WHAT TO WORK ON -> Your answer is the lines below, exactly, from the one that contains "blue pawn: 3 -> 4" through the one that contains "grey rocket: 1 -> 5", both included.

RECORDS SUPPLIED ->
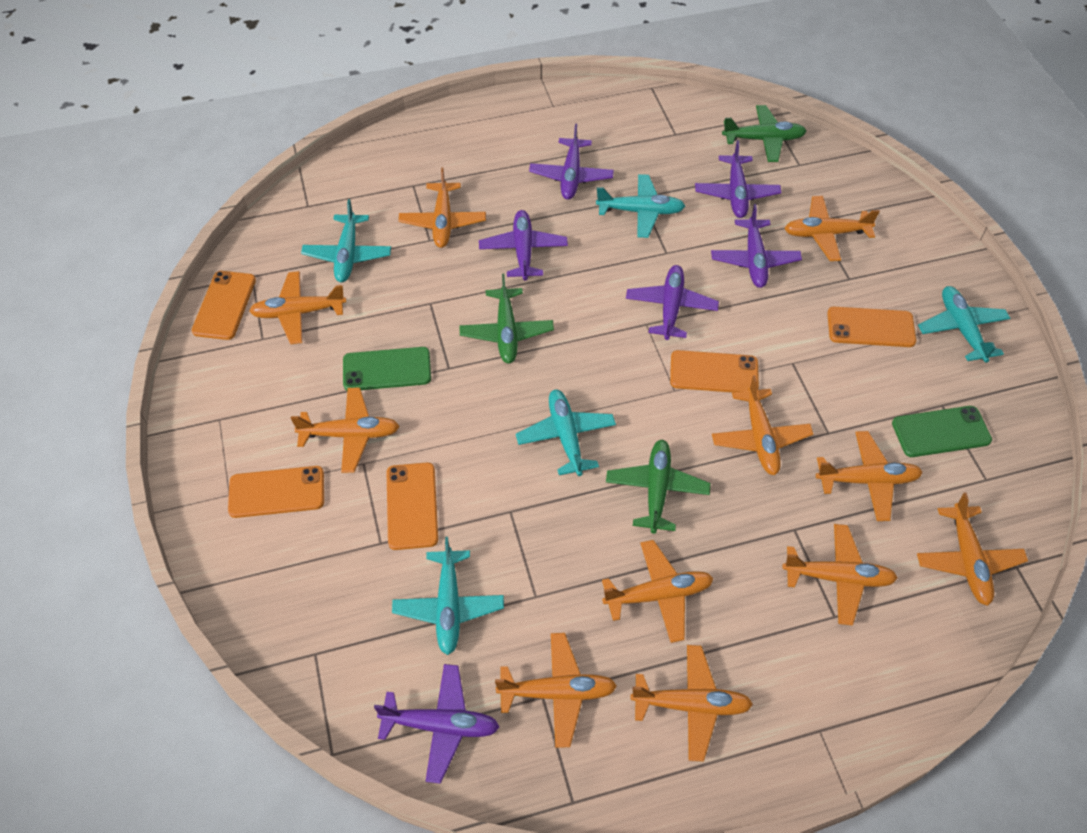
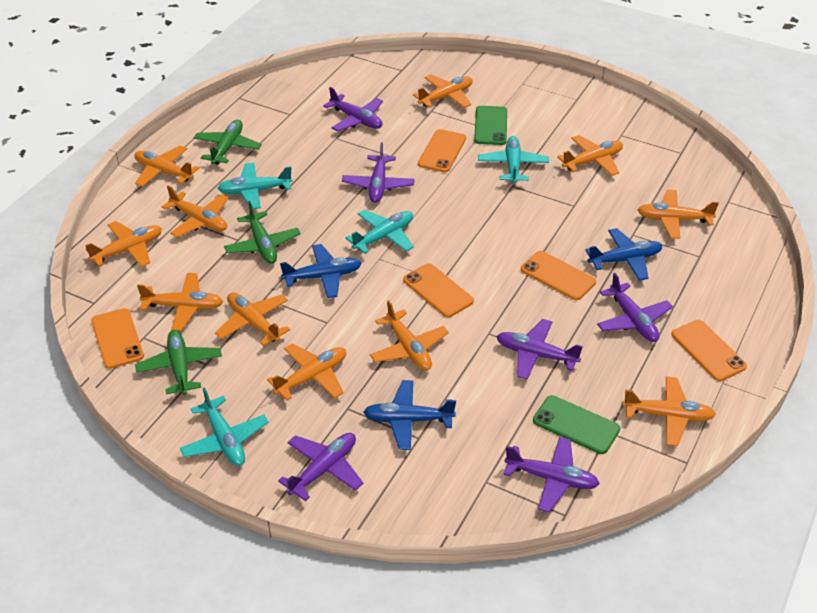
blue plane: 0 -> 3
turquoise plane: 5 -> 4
--
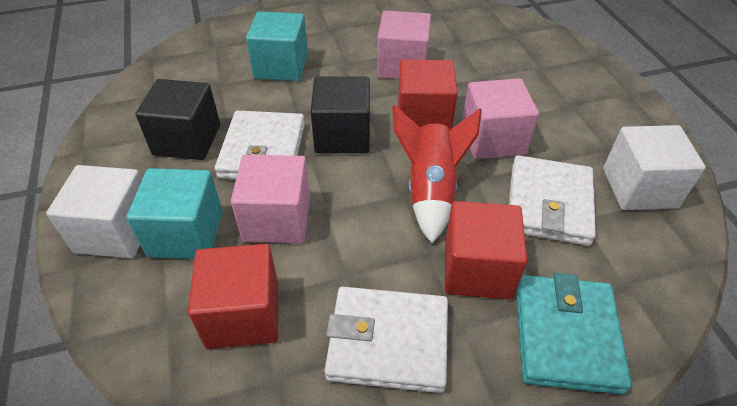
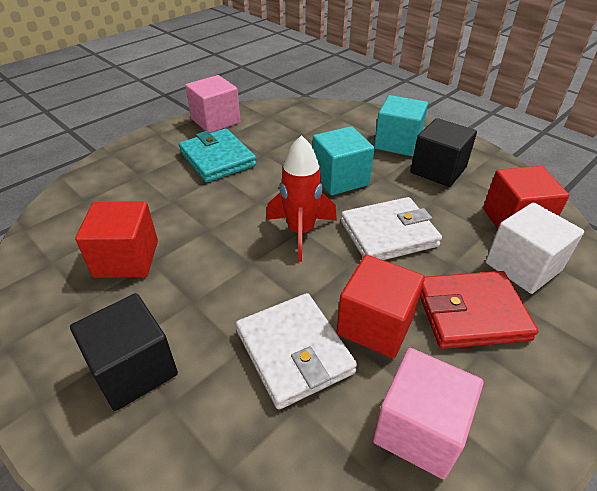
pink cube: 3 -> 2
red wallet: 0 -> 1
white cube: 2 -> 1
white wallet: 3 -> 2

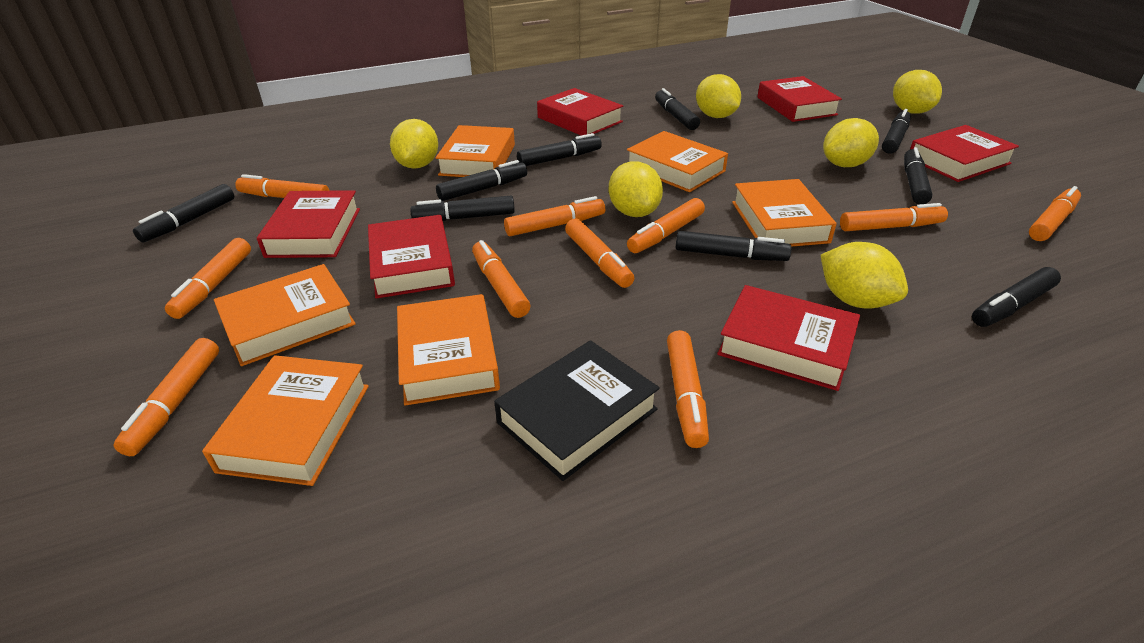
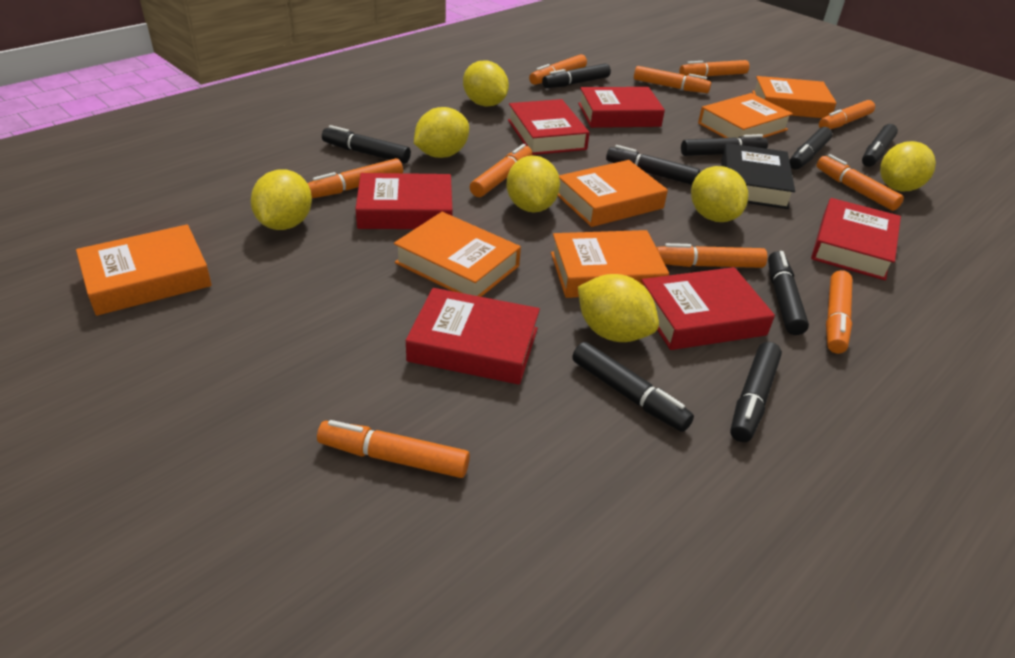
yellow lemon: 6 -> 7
...
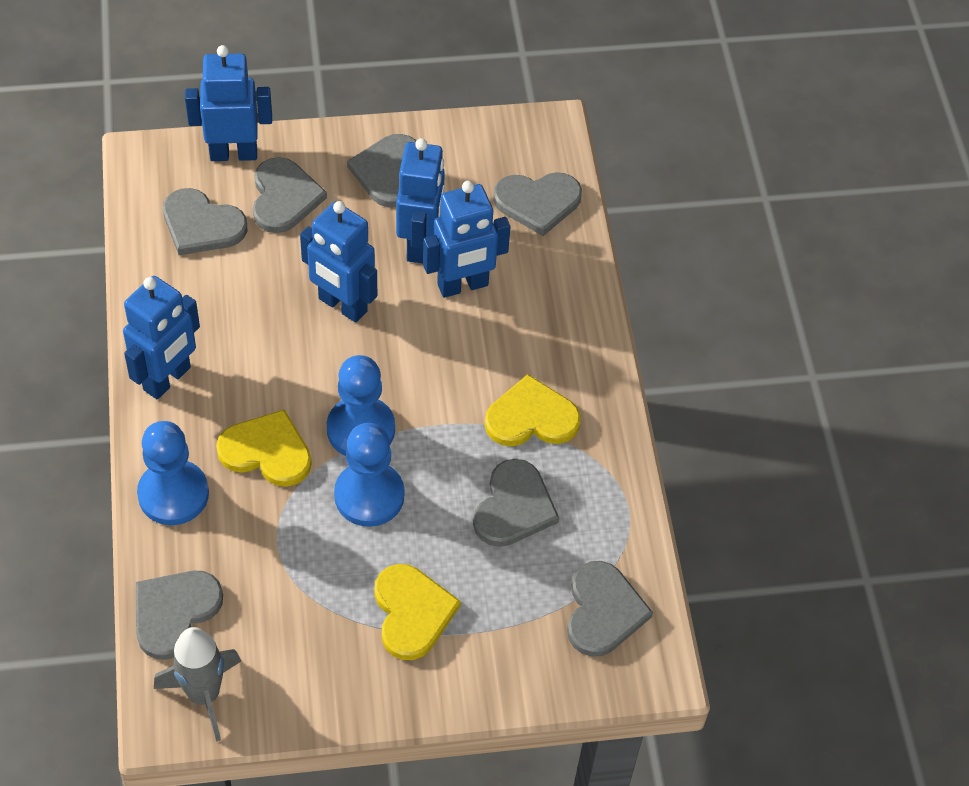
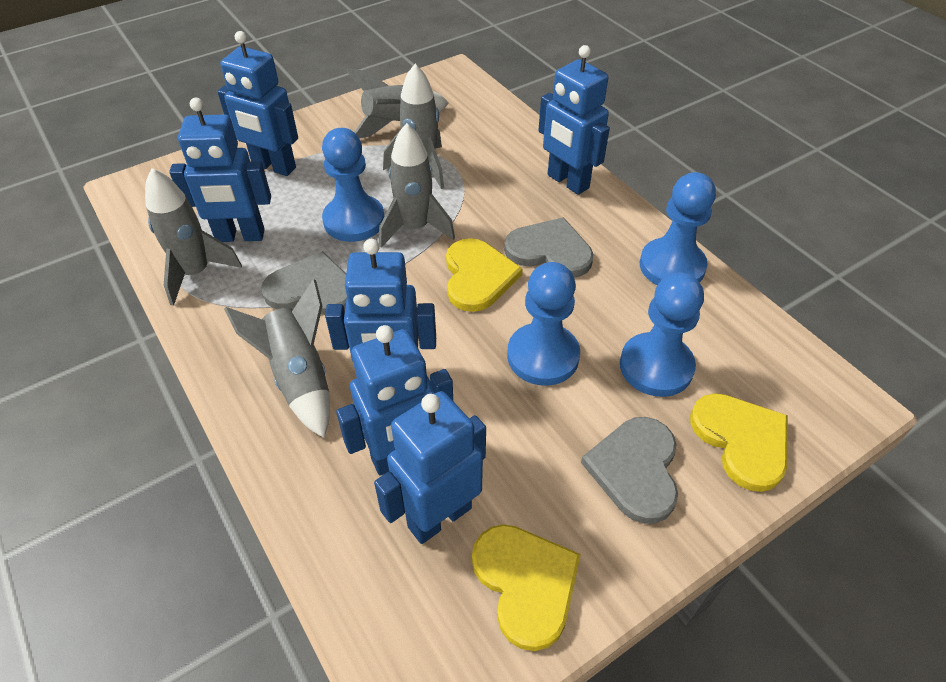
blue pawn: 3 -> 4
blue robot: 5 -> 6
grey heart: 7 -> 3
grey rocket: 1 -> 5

ANSWER TO THIS PROBLEM ->
blue pawn: 3 -> 4
blue robot: 5 -> 6
grey heart: 7 -> 3
grey rocket: 1 -> 5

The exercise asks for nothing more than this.